§ DATA RECORDS:
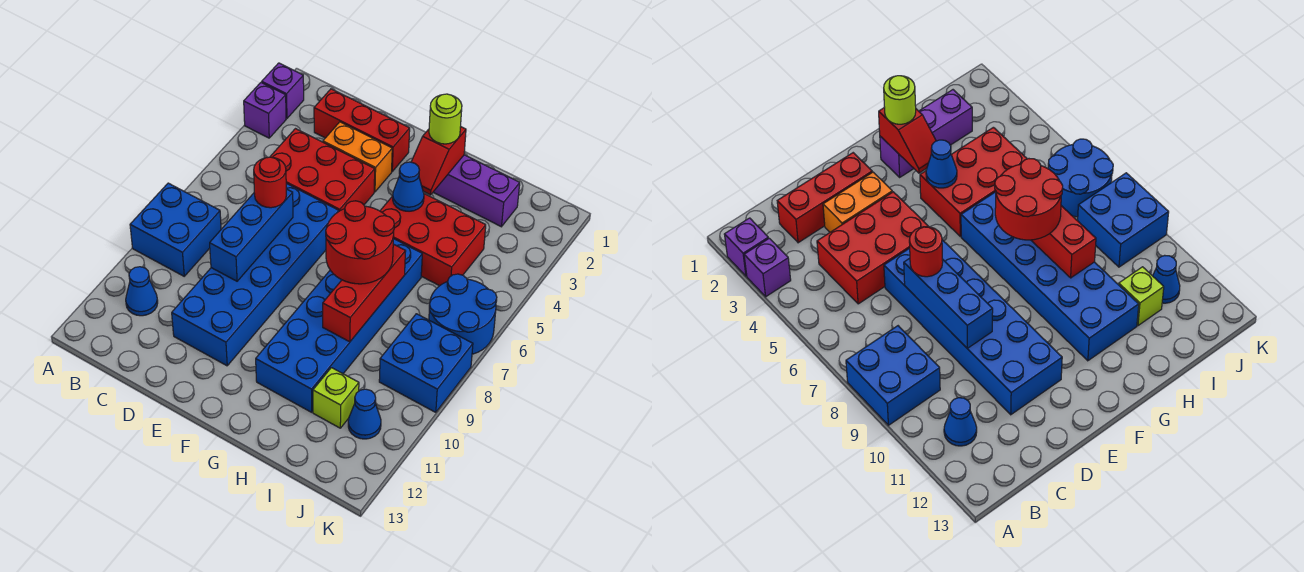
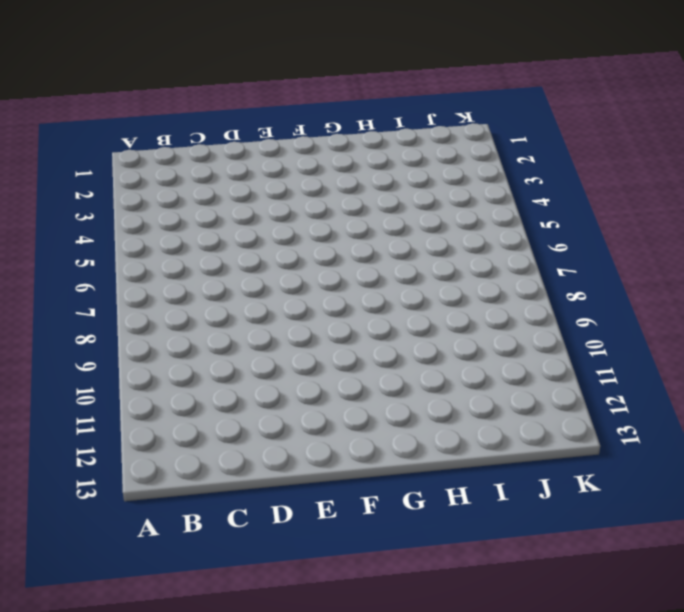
none -> purple brick A2 level 1
none -> purple brick A3 level 1
none -> blue brick A8:B9 level 1

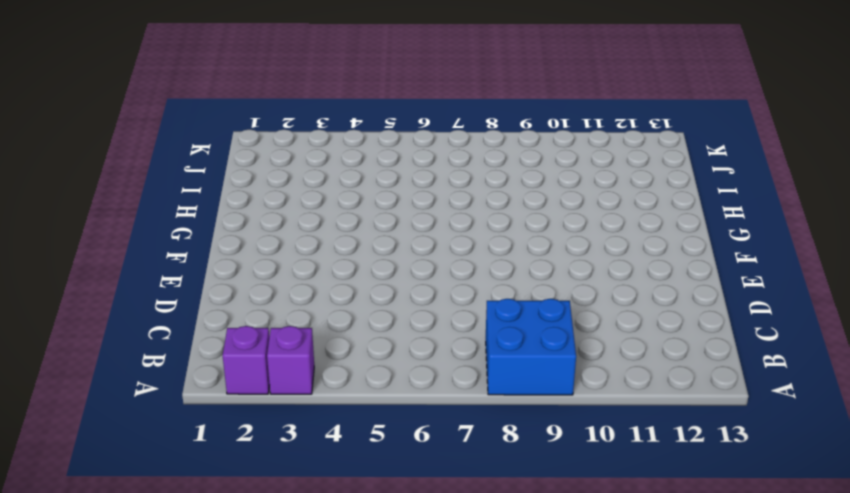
none -> blue cone B11 level 1
none -> red brick C2:E2 level 1
none -> red brick C4:E5 level 1

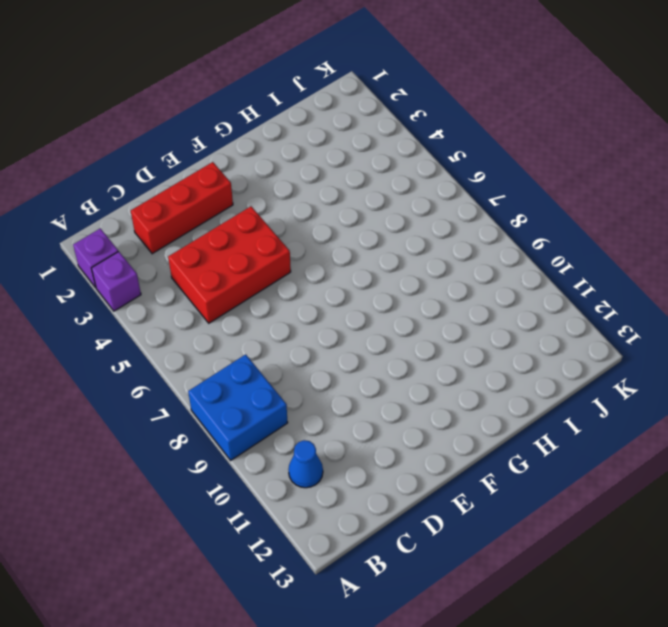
none -> orange brick D3:E3 level 1
none -> blue brick D6:E11 level 1
none -> purple brick G2:I2 level 1

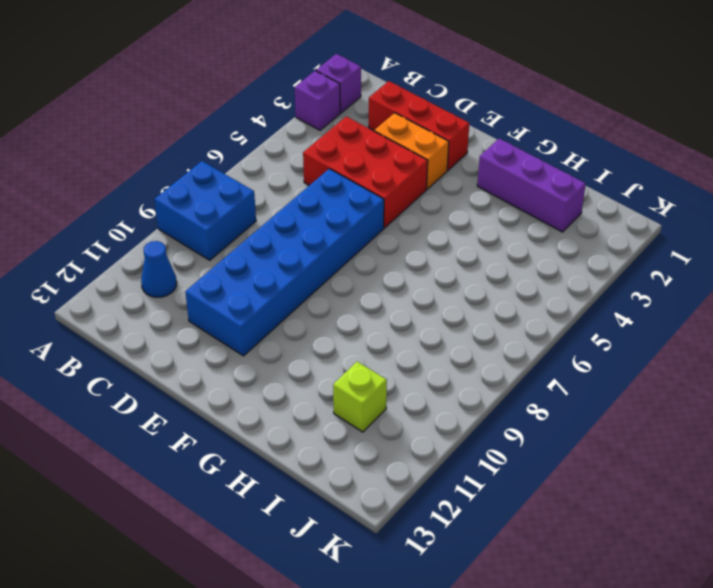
none -> red brick G4:I5 level 1
none -> blue brick G6:H11 level 1
none -> blue round brick J6:K7 level 1

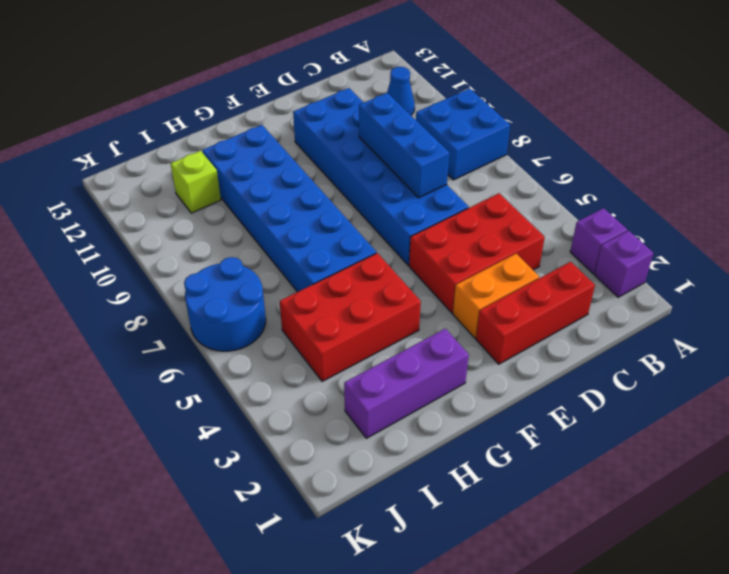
none -> blue brick J8:K9 level 1
none -> blue cone J11 level 1
none -> red slope G2:G3 level 2 top 2

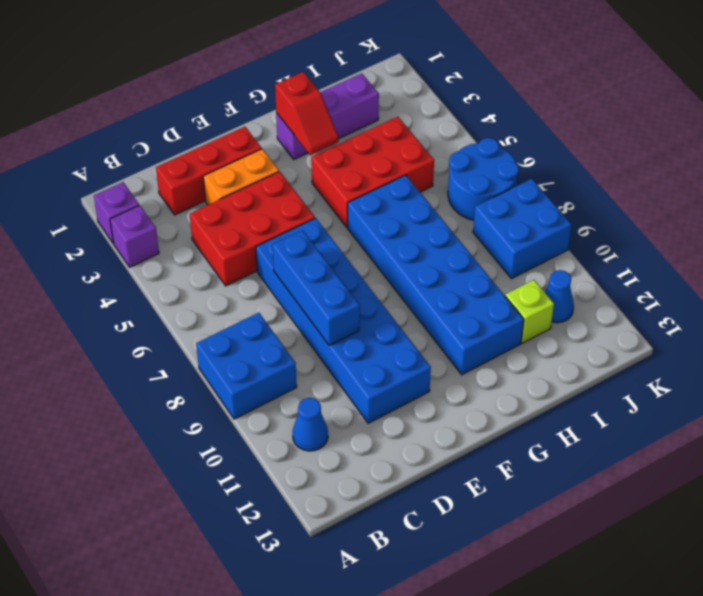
none -> blue cone G4 level 2
none -> red brick H7:H9 level 2
none -> red round brick D7 level 3

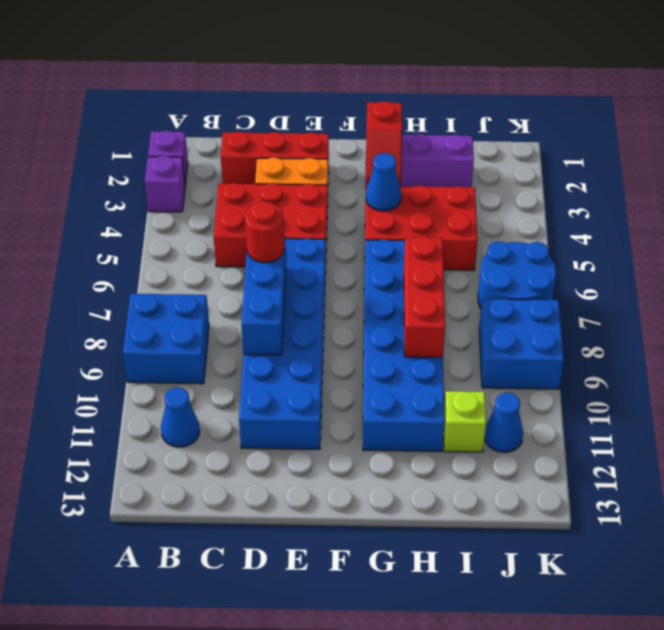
none -> lime round brick G2 level 3
none -> red round brick G7:H8 level 3

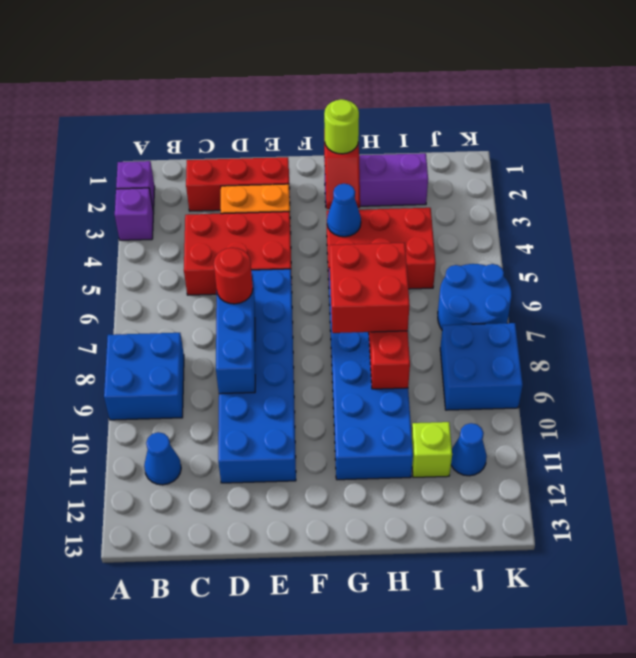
red brick G7:H8 level 3 -> red round brick G7:H8 level 3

§ EXERCISE BRIEF:
Only the lines from the one with "none -> blue round brick J6:K7 level 1" through the final line of the data should be written out, exactly and including both ends. Skip the pictures.

§ ANSWER SECTION:
none -> blue round brick J6:K7 level 1

none -> blue brick J8:K9 level 1
none -> blue cone J11 level 1
none -> red slope G2:G3 level 2 top 2

none -> blue cone G4 level 2
none -> red brick H7:H9 level 2
none -> red round brick D7 level 3

none -> lime round brick G2 level 3
none -> red round brick G7:H8 level 3

red brick G7:H8 level 3 -> red round brick G7:H8 level 3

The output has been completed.